[Items listed in a dataset]
───

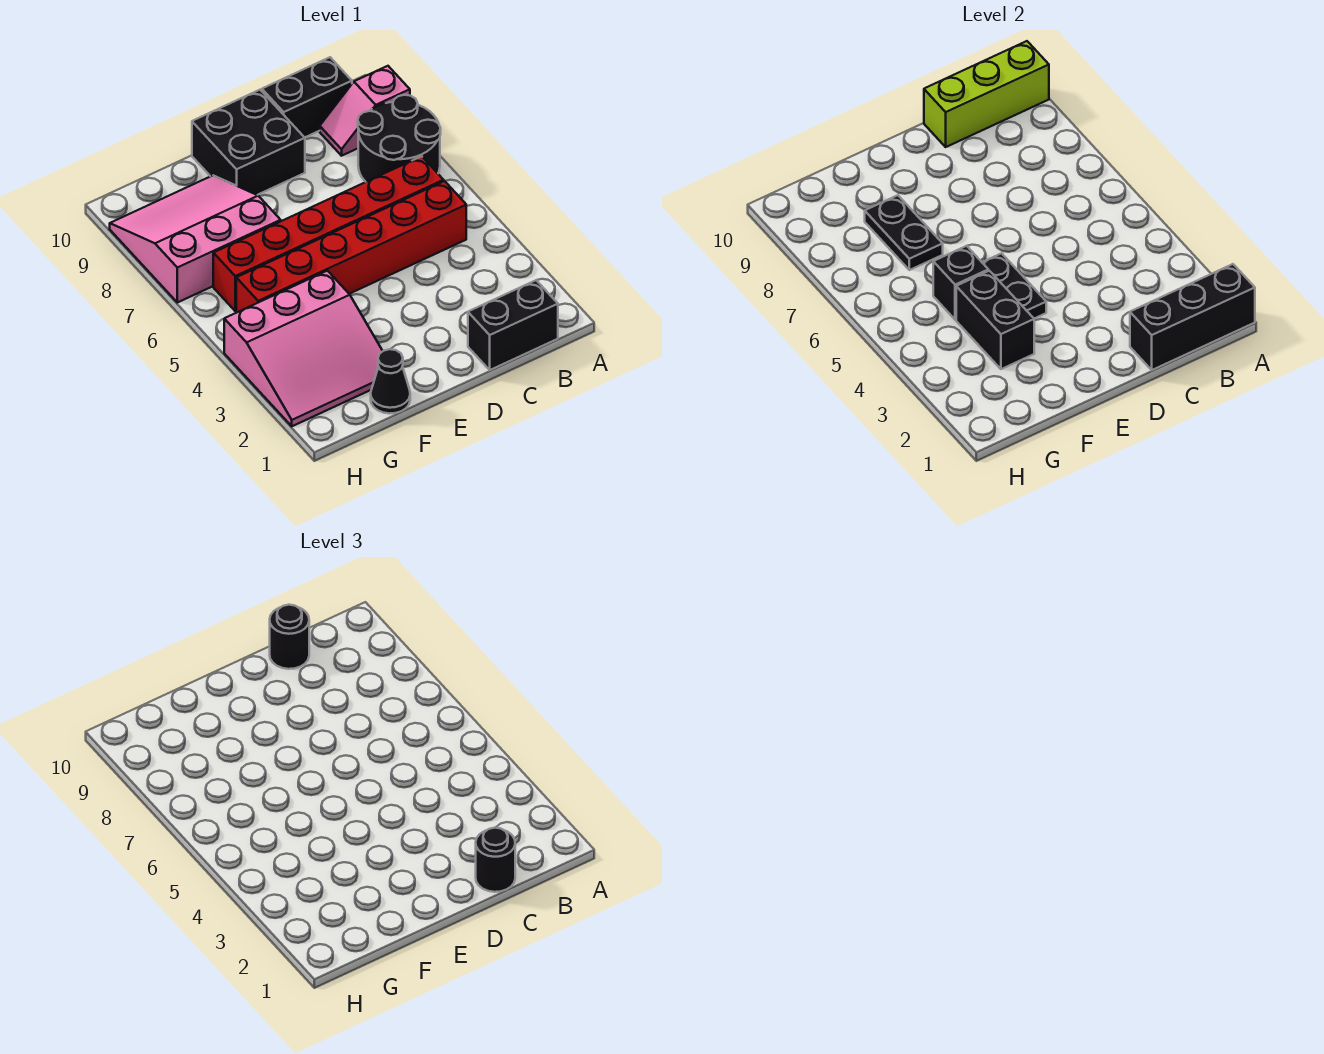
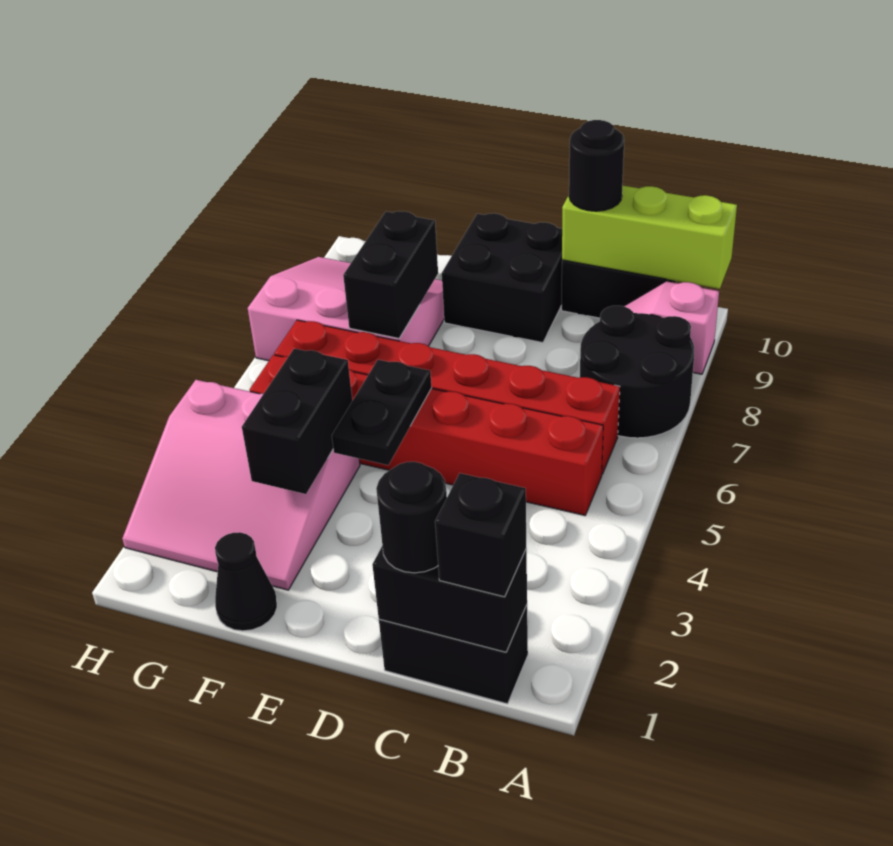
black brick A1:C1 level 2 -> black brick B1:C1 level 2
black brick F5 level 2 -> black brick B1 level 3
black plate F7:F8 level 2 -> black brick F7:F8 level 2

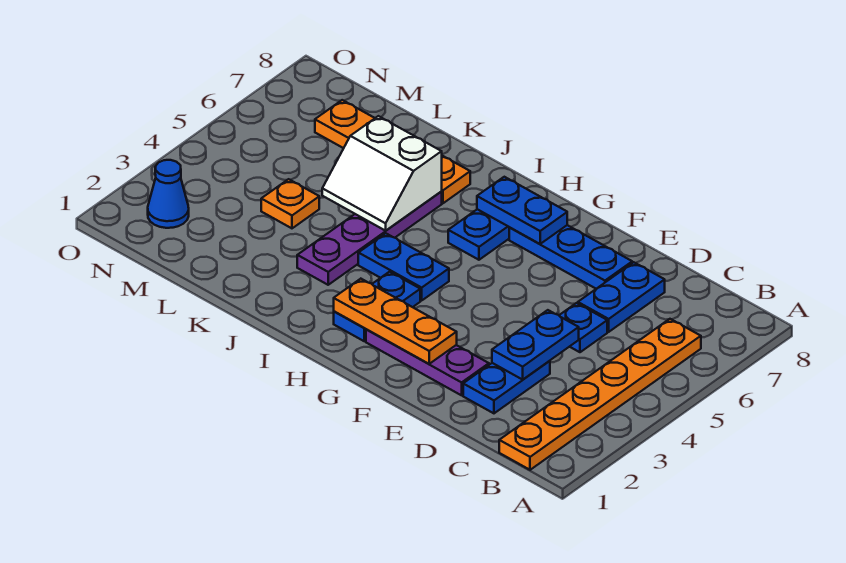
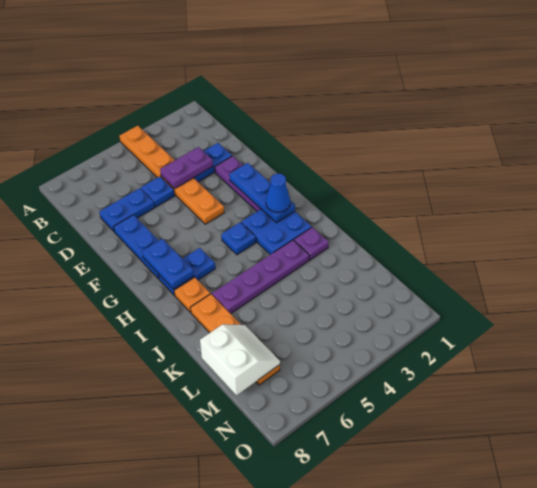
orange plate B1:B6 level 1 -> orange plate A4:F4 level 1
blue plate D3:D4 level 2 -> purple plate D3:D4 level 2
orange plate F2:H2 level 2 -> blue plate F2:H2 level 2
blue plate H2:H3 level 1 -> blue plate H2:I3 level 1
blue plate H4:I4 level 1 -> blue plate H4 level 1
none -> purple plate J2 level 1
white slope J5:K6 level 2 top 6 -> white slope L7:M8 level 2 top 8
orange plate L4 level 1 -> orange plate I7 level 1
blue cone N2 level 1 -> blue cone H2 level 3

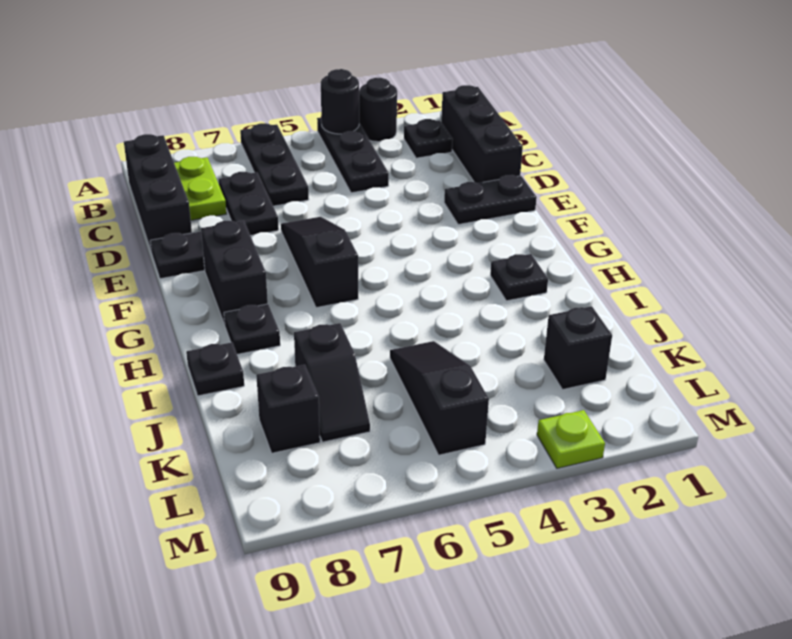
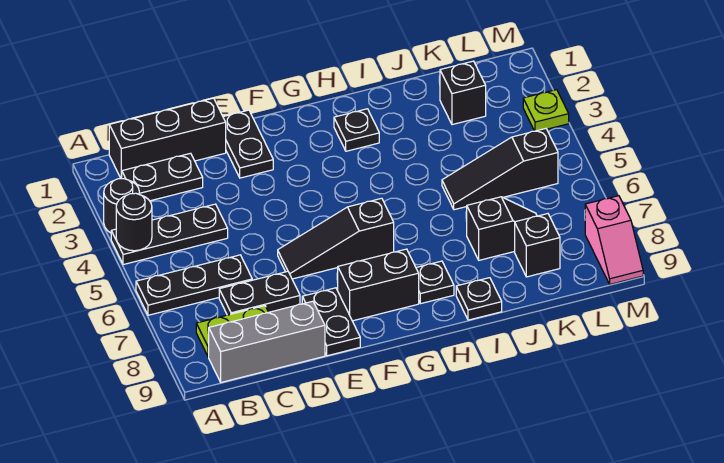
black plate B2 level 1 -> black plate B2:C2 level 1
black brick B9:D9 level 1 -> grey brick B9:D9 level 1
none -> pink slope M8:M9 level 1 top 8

───

Reproduce the data word for word, excluding its pictures.

black brick A1:C1 level 2 -> black brick B1:C1 level 2
black brick F5 level 2 -> black brick B1 level 3
black plate F7:F8 level 2 -> black brick F7:F8 level 2

orange plate B1:B6 level 1 -> orange plate A4:F4 level 1
blue plate D3:D4 level 2 -> purple plate D3:D4 level 2
orange plate F2:H2 level 2 -> blue plate F2:H2 level 2
blue plate H2:H3 level 1 -> blue plate H2:I3 level 1
blue plate H4:I4 level 1 -> blue plate H4 level 1
none -> purple plate J2 level 1
white slope J5:K6 level 2 top 6 -> white slope L7:M8 level 2 top 8
orange plate L4 level 1 -> orange plate I7 level 1
blue cone N2 level 1 -> blue cone H2 level 3

black plate B2 level 1 -> black plate B2:C2 level 1
black brick B9:D9 level 1 -> grey brick B9:D9 level 1
none -> pink slope M8:M9 level 1 top 8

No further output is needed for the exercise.